## Required action
Filter the data for "yellow" and copy matching lines.

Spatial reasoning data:

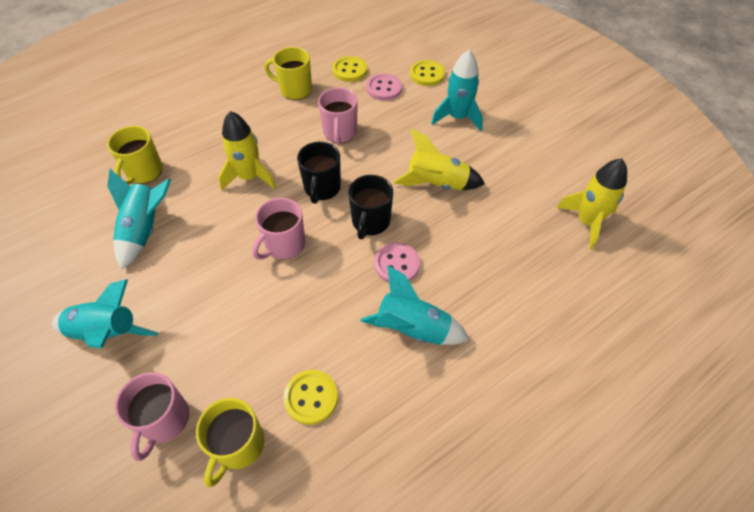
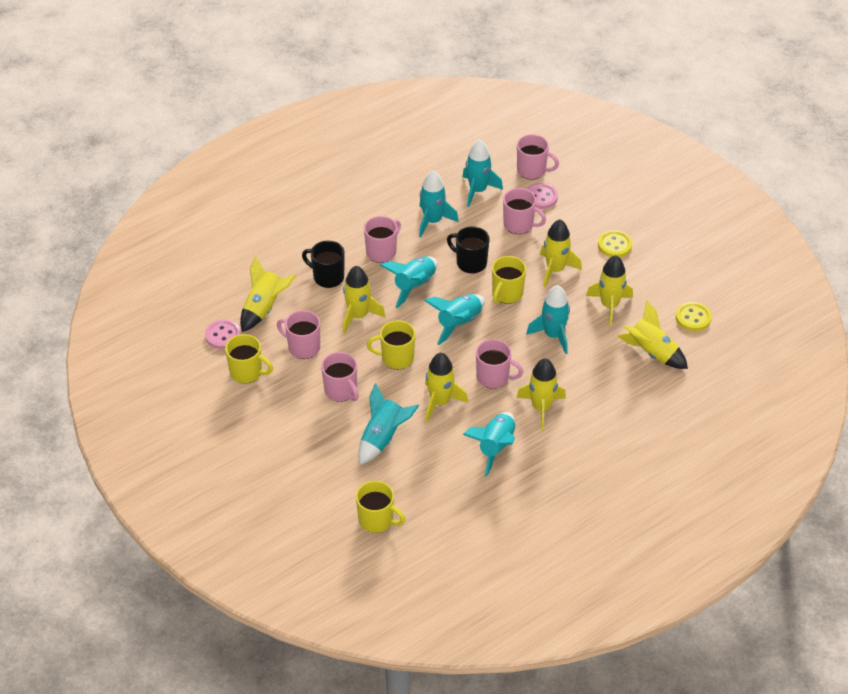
pink mug: 3 -> 6
turquoise rocket: 4 -> 7
yellow button: 3 -> 2
yellow mug: 3 -> 4
yellow rocket: 3 -> 7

## Response to the task
yellow button: 3 -> 2
yellow mug: 3 -> 4
yellow rocket: 3 -> 7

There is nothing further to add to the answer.